*** Supplied records Section Begins ***
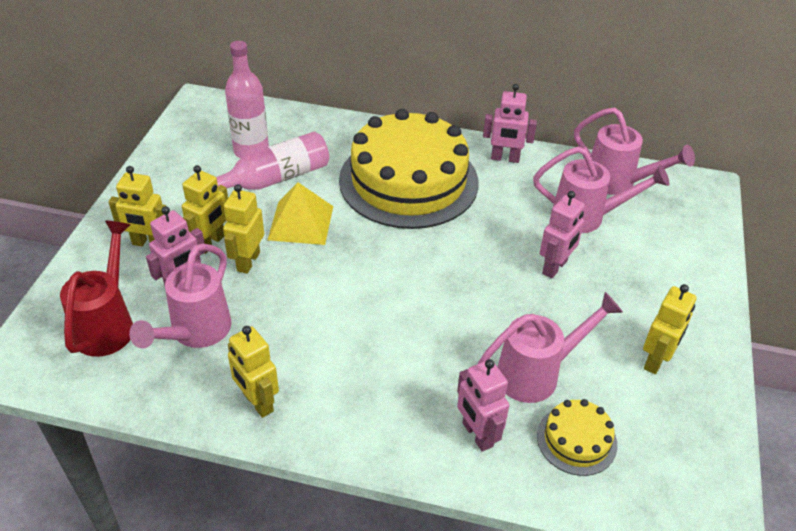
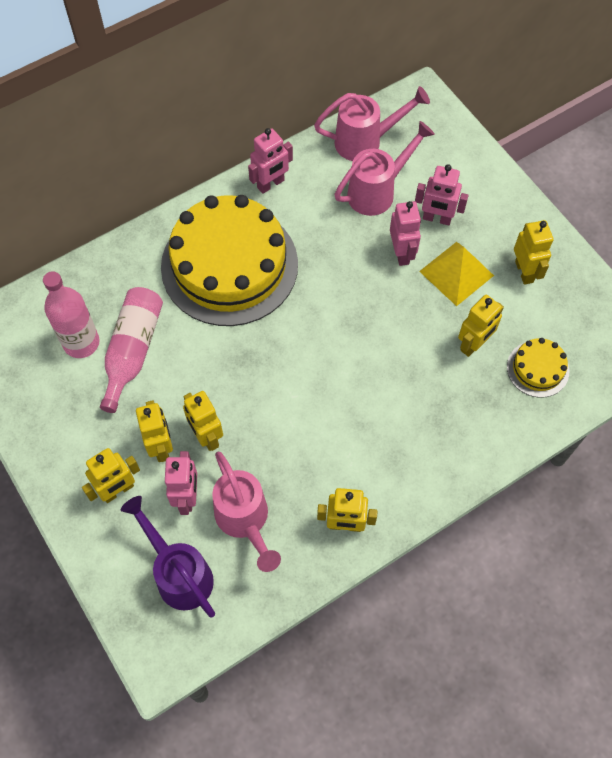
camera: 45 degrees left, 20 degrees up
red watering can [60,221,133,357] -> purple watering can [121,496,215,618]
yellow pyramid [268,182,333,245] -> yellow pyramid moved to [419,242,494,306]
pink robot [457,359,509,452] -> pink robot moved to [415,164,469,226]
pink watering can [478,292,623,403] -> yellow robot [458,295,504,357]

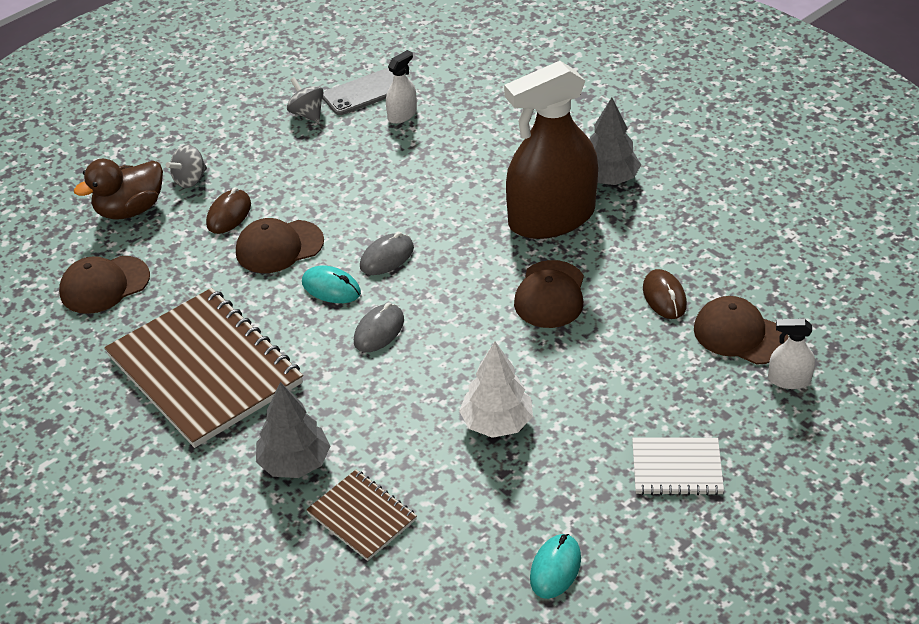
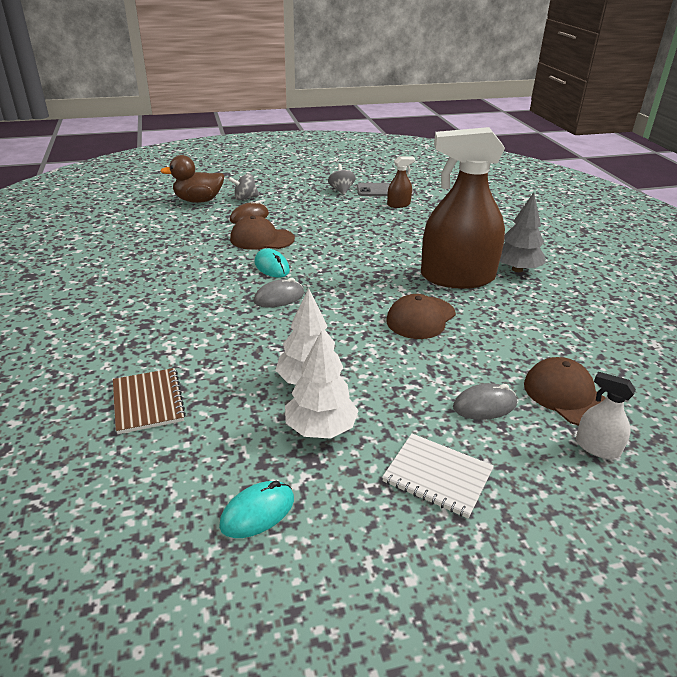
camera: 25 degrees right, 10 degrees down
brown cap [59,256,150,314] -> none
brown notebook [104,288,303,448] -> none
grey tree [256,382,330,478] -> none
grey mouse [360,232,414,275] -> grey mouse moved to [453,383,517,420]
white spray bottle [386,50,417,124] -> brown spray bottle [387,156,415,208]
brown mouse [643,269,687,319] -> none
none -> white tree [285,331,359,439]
*** Supplied records Section Ends ***
**Task to complete**.
Could you reproduce the records above exactly, leaving out every picture?

**Result**.
camera: 45 degrees left, 20 degrees up
red watering can [60,221,133,357] -> purple watering can [121,496,215,618]
yellow pyramid [268,182,333,245] -> yellow pyramid moved to [419,242,494,306]
pink robot [457,359,509,452] -> pink robot moved to [415,164,469,226]
pink watering can [478,292,623,403] -> yellow robot [458,295,504,357]

camera: 25 degrees right, 10 degrees down
brown cap [59,256,150,314] -> none
brown notebook [104,288,303,448] -> none
grey tree [256,382,330,478] -> none
grey mouse [360,232,414,275] -> grey mouse moved to [453,383,517,420]
white spray bottle [386,50,417,124] -> brown spray bottle [387,156,415,208]
brown mouse [643,269,687,319] -> none
none -> white tree [285,331,359,439]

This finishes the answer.